SUPPLIED RECORDS:

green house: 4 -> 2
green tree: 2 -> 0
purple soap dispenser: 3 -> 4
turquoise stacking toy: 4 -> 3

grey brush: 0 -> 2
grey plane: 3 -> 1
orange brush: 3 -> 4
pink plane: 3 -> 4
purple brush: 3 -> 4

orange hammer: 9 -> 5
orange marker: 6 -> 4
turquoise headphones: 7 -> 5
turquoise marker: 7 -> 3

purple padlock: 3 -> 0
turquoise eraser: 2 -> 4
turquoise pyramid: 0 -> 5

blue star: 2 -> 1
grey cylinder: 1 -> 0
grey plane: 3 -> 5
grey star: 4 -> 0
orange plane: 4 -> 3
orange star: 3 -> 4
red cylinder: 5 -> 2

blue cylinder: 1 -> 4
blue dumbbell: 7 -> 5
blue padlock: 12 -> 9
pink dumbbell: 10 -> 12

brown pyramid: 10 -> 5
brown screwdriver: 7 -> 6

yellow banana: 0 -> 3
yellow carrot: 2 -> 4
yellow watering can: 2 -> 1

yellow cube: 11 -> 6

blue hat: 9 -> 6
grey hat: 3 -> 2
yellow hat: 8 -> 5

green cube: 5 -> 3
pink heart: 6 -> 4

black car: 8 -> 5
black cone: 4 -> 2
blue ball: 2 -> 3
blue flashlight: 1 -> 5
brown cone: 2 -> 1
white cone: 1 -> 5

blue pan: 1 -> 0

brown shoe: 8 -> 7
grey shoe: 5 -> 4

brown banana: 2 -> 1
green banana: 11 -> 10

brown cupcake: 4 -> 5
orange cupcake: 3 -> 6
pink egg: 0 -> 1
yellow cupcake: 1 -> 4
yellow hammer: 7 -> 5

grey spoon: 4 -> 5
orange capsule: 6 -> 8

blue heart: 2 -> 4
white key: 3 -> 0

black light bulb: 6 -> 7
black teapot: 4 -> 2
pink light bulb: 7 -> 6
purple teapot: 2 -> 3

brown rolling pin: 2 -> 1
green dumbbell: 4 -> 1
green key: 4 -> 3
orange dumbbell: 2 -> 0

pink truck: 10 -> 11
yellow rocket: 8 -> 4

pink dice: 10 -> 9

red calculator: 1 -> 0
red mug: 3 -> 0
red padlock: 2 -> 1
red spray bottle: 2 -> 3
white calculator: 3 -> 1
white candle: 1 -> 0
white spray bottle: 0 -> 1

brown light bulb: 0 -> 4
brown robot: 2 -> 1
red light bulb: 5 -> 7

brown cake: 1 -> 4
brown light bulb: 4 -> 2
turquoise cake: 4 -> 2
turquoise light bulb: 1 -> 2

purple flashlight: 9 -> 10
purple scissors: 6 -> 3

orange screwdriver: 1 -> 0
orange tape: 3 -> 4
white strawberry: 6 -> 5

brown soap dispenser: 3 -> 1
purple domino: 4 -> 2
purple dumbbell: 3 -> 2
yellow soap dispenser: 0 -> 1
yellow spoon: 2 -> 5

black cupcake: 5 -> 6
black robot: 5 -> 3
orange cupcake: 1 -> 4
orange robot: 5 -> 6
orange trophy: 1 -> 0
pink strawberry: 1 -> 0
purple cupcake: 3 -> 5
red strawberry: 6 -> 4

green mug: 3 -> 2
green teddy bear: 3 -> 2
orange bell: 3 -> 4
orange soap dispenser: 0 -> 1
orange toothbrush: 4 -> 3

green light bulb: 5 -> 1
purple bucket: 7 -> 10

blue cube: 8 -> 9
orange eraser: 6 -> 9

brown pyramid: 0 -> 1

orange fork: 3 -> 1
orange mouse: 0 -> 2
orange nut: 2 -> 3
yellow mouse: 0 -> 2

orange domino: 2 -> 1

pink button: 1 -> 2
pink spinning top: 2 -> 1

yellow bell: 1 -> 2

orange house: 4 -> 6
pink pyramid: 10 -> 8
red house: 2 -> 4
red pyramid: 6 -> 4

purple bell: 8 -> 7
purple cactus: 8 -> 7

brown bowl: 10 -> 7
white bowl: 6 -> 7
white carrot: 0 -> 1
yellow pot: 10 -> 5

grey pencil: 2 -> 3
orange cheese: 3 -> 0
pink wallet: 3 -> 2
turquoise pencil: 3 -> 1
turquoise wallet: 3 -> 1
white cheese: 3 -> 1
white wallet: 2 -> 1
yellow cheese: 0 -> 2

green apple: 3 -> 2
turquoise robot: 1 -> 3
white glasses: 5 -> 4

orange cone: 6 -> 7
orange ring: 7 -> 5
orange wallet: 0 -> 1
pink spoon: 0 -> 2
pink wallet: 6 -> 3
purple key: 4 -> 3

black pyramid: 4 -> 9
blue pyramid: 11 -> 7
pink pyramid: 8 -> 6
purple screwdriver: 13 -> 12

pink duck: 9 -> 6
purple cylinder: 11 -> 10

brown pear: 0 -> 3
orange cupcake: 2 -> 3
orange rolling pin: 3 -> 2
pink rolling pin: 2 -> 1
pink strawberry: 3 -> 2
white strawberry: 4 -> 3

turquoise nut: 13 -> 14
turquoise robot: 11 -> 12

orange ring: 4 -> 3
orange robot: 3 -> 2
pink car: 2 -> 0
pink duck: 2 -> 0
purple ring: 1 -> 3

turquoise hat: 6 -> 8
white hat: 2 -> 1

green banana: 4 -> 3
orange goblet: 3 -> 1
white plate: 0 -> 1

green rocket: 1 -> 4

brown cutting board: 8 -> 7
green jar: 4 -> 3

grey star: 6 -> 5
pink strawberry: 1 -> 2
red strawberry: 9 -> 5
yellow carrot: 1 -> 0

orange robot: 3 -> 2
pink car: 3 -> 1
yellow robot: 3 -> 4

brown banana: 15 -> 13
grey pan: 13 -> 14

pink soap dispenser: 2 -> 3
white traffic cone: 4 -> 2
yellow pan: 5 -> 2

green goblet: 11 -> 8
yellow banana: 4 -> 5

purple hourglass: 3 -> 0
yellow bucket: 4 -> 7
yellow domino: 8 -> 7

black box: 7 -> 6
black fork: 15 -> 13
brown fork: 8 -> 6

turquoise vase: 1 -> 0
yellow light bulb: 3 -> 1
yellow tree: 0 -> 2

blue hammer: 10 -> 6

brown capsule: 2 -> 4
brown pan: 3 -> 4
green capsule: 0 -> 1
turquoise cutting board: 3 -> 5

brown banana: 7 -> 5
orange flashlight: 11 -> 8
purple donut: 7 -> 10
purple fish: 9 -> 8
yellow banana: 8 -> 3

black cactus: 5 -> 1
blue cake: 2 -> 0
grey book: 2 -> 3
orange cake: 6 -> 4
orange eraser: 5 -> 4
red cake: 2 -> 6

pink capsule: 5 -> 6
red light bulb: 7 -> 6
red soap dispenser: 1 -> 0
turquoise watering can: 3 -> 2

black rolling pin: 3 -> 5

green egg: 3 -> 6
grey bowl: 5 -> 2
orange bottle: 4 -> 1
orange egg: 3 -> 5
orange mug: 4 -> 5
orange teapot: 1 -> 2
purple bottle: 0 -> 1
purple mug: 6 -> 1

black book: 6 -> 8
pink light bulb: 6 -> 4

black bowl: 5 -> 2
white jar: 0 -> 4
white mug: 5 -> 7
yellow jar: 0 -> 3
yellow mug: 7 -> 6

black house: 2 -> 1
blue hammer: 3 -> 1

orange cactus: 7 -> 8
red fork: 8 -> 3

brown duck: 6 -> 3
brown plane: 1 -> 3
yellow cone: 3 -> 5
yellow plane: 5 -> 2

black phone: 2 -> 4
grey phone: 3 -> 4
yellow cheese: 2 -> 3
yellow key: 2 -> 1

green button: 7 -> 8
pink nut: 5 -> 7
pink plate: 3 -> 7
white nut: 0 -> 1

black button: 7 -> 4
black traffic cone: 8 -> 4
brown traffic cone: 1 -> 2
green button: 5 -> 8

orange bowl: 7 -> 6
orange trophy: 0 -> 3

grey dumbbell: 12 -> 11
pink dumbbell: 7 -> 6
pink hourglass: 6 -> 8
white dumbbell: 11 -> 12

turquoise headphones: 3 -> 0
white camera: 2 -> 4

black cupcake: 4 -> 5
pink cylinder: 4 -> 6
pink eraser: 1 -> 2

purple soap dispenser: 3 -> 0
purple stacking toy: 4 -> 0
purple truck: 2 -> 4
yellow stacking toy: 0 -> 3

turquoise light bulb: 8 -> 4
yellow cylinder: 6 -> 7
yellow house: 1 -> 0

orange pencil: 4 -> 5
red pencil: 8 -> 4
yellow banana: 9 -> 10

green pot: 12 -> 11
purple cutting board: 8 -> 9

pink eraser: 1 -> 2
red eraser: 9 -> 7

WHAT YOU HAVE TO DO: The response should hold exactly the lines starting at the line with "yellow carrot: 2 -> 4" and ending at the line with "white cone: 1 -> 5", and no other line of the material above.

RESPONSE AREA:
yellow carrot: 2 -> 4
yellow watering can: 2 -> 1

yellow cube: 11 -> 6

blue hat: 9 -> 6
grey hat: 3 -> 2
yellow hat: 8 -> 5

green cube: 5 -> 3
pink heart: 6 -> 4

black car: 8 -> 5
black cone: 4 -> 2
blue ball: 2 -> 3
blue flashlight: 1 -> 5
brown cone: 2 -> 1
white cone: 1 -> 5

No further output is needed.